■ What the exercise asks
Write out every line of the material exactly as it appears.
+++
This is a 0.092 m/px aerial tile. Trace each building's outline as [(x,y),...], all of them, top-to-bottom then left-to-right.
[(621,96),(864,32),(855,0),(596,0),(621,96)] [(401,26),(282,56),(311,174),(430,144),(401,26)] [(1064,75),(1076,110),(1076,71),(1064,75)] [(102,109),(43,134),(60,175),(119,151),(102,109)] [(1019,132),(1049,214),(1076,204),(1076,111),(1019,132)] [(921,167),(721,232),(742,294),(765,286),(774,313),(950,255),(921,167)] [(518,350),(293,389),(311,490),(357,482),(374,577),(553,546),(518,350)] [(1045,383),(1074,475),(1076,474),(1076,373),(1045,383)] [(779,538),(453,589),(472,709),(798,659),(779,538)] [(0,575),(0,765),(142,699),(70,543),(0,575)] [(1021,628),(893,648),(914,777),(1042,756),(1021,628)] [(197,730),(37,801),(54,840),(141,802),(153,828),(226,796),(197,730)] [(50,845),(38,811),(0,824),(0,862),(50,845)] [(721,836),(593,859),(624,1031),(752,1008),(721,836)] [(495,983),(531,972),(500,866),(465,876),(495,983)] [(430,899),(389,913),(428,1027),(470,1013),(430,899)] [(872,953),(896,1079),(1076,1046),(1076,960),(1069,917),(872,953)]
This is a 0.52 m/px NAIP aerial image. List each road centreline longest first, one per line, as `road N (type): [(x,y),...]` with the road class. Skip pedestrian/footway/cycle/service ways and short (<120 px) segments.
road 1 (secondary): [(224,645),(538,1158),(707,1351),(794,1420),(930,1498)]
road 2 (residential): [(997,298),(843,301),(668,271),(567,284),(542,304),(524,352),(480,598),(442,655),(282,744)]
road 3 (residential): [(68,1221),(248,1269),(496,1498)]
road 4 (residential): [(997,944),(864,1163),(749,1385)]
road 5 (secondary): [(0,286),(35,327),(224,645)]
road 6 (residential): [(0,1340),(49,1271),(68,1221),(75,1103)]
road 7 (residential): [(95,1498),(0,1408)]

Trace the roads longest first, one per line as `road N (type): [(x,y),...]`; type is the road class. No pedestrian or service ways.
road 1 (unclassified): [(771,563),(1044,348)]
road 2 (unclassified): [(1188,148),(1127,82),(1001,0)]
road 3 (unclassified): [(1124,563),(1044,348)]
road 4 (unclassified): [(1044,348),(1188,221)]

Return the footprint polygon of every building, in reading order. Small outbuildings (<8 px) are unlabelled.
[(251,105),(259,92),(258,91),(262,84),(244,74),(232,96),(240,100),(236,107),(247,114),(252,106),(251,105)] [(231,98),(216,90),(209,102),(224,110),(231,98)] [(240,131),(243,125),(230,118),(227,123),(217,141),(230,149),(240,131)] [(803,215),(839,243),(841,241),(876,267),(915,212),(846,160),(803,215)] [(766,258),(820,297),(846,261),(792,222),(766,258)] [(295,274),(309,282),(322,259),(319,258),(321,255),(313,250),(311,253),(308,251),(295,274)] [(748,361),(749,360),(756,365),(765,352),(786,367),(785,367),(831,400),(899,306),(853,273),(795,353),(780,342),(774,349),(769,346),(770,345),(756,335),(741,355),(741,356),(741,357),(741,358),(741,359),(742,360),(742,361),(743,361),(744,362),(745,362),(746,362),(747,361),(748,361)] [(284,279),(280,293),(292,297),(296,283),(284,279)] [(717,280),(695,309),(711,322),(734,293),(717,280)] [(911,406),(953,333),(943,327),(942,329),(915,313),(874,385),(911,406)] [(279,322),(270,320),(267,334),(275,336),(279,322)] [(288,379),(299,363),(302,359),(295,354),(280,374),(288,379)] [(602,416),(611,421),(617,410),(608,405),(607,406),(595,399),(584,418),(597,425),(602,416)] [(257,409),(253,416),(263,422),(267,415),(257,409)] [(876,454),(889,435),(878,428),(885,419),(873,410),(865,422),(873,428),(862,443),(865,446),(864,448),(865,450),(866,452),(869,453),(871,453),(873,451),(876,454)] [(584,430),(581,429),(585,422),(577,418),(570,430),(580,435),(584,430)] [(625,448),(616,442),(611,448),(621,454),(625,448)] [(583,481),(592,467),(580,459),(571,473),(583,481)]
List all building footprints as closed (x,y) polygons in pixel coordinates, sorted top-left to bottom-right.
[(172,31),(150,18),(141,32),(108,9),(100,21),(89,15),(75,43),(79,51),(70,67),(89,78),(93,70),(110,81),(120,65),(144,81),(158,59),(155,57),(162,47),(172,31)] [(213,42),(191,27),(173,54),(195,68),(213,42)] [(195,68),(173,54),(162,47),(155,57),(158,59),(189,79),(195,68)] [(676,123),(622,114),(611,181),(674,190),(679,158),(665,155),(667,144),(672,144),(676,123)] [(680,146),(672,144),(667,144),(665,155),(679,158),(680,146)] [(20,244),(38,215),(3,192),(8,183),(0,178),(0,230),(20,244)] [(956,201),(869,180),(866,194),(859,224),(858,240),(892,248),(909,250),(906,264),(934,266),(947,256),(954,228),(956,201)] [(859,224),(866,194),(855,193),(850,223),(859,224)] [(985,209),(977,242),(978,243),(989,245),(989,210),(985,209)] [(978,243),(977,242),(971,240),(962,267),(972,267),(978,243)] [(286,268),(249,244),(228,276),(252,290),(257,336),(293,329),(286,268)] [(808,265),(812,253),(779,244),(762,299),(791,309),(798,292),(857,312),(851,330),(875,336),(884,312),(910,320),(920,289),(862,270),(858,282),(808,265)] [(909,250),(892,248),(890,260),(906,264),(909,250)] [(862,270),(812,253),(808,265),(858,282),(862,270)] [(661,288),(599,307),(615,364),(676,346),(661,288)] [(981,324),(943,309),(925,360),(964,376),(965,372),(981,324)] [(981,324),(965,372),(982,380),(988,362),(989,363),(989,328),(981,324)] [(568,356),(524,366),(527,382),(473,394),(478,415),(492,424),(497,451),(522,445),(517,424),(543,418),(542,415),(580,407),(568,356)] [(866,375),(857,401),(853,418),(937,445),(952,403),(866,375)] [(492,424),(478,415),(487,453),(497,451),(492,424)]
+++
■ Answer area
This is a 0.092 m/px aerial tile. Trace each building's outline as [(x,y),...], all of them, top-to-bottom then left-to-right.
[(621,96),(864,32),(855,0),(596,0),(621,96)] [(401,26),(282,56),(311,174),(430,144),(401,26)] [(1064,75),(1076,110),(1076,71),(1064,75)] [(102,109),(43,134),(60,175),(119,151),(102,109)] [(1019,132),(1049,214),(1076,204),(1076,111),(1019,132)] [(921,167),(721,232),(742,294),(765,286),(774,313),(950,255),(921,167)] [(518,350),(293,389),(311,490),(357,482),(374,577),(553,546),(518,350)] [(1045,383),(1074,475),(1076,474),(1076,373),(1045,383)] [(779,538),(453,589),(472,709),(798,659),(779,538)] [(0,575),(0,765),(142,699),(70,543),(0,575)] [(1021,628),(893,648),(914,777),(1042,756),(1021,628)] [(197,730),(37,801),(54,840),(141,802),(153,828),(226,796),(197,730)] [(50,845),(38,811),(0,824),(0,862),(50,845)] [(721,836),(593,859),(624,1031),(752,1008),(721,836)] [(495,983),(531,972),(500,866),(465,876),(495,983)] [(430,899),(389,913),(428,1027),(470,1013),(430,899)] [(872,953),(896,1079),(1076,1046),(1076,960),(1069,917),(872,953)]
This is a 0.52 m/px NAIP aerial image. List each road centreline longest first, one per line, as `road N (type): [(x,y),...]` with the road class. Skip pedestrian/footway/cycle/service ways and short (<120 px) segments.
road 1 (secondary): [(224,645),(538,1158),(707,1351),(794,1420),(930,1498)]
road 2 (residential): [(997,298),(843,301),(668,271),(567,284),(542,304),(524,352),(480,598),(442,655),(282,744)]
road 3 (residential): [(68,1221),(248,1269),(496,1498)]
road 4 (residential): [(997,944),(864,1163),(749,1385)]
road 5 (secondary): [(0,286),(35,327),(224,645)]
road 6 (residential): [(0,1340),(49,1271),(68,1221),(75,1103)]
road 7 (residential): [(95,1498),(0,1408)]

Trace the roads longest first, one per line as `road N (type): [(x,y),...]`; type is the road class. No pedestrian or service ways.
road 1 (unclassified): [(771,563),(1044,348)]
road 2 (unclassified): [(1188,148),(1127,82),(1001,0)]
road 3 (unclassified): [(1124,563),(1044,348)]
road 4 (unclassified): [(1044,348),(1188,221)]

Return the footprint polygon of every building, in reading order. Small outbuildings (<8 px) are unlabelled.
[(251,105),(259,92),(258,91),(262,84),(244,74),(232,96),(240,100),(236,107),(247,114),(252,106),(251,105)] [(231,98),(216,90),(209,102),(224,110),(231,98)] [(240,131),(243,125),(230,118),(227,123),(217,141),(230,149),(240,131)] [(803,215),(839,243),(841,241),(876,267),(915,212),(846,160),(803,215)] [(766,258),(820,297),(846,261),(792,222),(766,258)] [(295,274),(309,282),(322,259),(319,258),(321,255),(313,250),(311,253),(308,251),(295,274)] [(748,361),(749,360),(756,365),(765,352),(786,367),(785,367),(831,400),(899,306),(853,273),(795,353),(780,342),(774,349),(769,346),(770,345),(756,335),(741,355),(741,356),(741,357),(741,358),(741,359),(742,360),(742,361),(743,361),(744,362),(745,362),(746,362),(747,361),(748,361)] [(284,279),(280,293),(292,297),(296,283),(284,279)] [(717,280),(695,309),(711,322),(734,293),(717,280)] [(911,406),(953,333),(943,327),(942,329),(915,313),(874,385),(911,406)] [(279,322),(270,320),(267,334),(275,336),(279,322)] [(288,379),(299,363),(302,359),(295,354),(280,374),(288,379)] [(602,416),(611,421),(617,410),(608,405),(607,406),(595,399),(584,418),(597,425),(602,416)] [(257,409),(253,416),(263,422),(267,415),(257,409)] [(876,454),(889,435),(878,428),(885,419),(873,410),(865,422),(873,428),(862,443),(865,446),(864,448),(865,450),(866,452),(869,453),(871,453),(873,451),(876,454)] [(584,430),(581,429),(585,422),(577,418),(570,430),(580,435),(584,430)] [(625,448),(616,442),(611,448),(621,454),(625,448)] [(583,481),(592,467),(580,459),(571,473),(583,481)]
List all building footprints as closed (x,y) polygons in pixel coordinates, sorted top-left to bottom-right.
[(172,31),(150,18),(141,32),(108,9),(100,21),(89,15),(75,43),(79,51),(70,67),(89,78),(93,70),(110,81),(120,65),(144,81),(158,59),(155,57),(162,47),(172,31)] [(213,42),(191,27),(173,54),(195,68),(213,42)] [(195,68),(173,54),(162,47),(155,57),(158,59),(189,79),(195,68)] [(676,123),(622,114),(611,181),(674,190),(679,158),(665,155),(667,144),(672,144),(676,123)] [(680,146),(672,144),(667,144),(665,155),(679,158),(680,146)] [(20,244),(38,215),(3,192),(8,183),(0,178),(0,230),(20,244)] [(956,201),(869,180),(866,194),(859,224),(858,240),(892,248),(909,250),(906,264),(934,266),(947,256),(954,228),(956,201)] [(859,224),(866,194),(855,193),(850,223),(859,224)] [(985,209),(977,242),(978,243),(989,245),(989,210),(985,209)] [(978,243),(977,242),(971,240),(962,267),(972,267),(978,243)] [(286,268),(249,244),(228,276),(252,290),(257,336),(293,329),(286,268)] [(808,265),(812,253),(779,244),(762,299),(791,309),(798,292),(857,312),(851,330),(875,336),(884,312),(910,320),(920,289),(862,270),(858,282),(808,265)] [(909,250),(892,248),(890,260),(906,264),(909,250)] [(862,270),(812,253),(808,265),(858,282),(862,270)] [(661,288),(599,307),(615,364),(676,346),(661,288)] [(981,324),(943,309),(925,360),(964,376),(965,372),(981,324)] [(981,324),(965,372),(982,380),(988,362),(989,363),(989,328),(981,324)] [(568,356),(524,366),(527,382),(473,394),(478,415),(492,424),(497,451),(522,445),(517,424),(543,418),(542,415),(580,407),(568,356)] [(866,375),(857,401),(853,418),(937,445),(952,403),(866,375)] [(492,424),(478,415),(487,453),(497,451),(492,424)]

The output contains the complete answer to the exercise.